Work request
Please copy each line of the records below that includes the word "orange".

Data in this exercise
=== Begin Enclosure ===
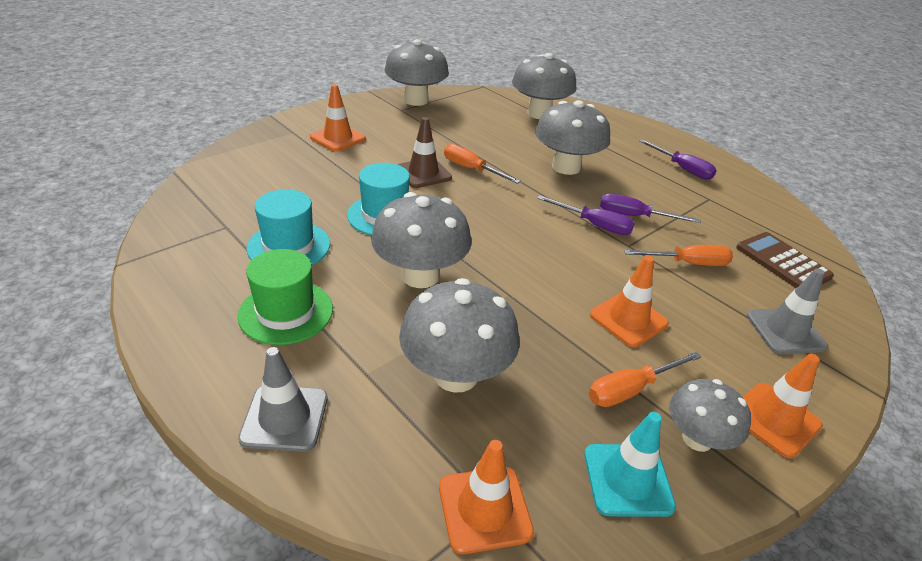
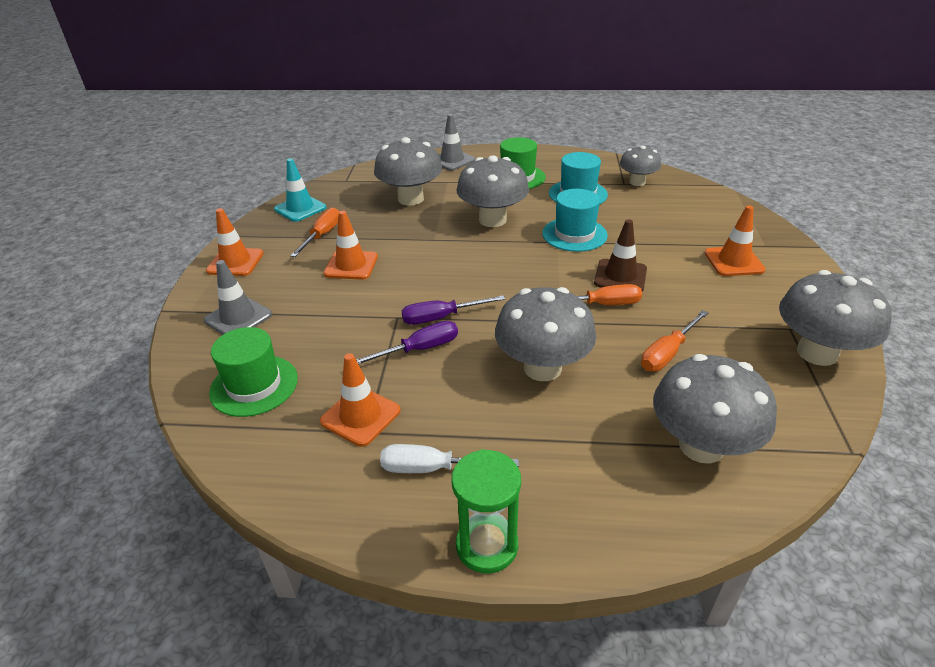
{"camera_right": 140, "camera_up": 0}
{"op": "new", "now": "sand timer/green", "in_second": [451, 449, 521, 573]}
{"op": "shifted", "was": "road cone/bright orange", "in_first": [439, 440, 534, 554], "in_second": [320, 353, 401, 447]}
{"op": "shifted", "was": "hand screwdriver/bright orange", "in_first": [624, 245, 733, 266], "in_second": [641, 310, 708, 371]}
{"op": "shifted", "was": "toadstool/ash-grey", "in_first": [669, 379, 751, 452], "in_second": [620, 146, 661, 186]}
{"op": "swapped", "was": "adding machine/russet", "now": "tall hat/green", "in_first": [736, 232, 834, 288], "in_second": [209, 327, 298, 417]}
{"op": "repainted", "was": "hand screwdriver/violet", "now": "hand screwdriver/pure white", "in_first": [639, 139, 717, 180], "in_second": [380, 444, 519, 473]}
=== End Enclosure ===
Completed exercise
{"op": "shifted", "was": "road cone/bright orange", "in_first": [439, 440, 534, 554], "in_second": [320, 353, 401, 447]}
{"op": "shifted", "was": "hand screwdriver/bright orange", "in_first": [624, 245, 733, 266], "in_second": [641, 310, 708, 371]}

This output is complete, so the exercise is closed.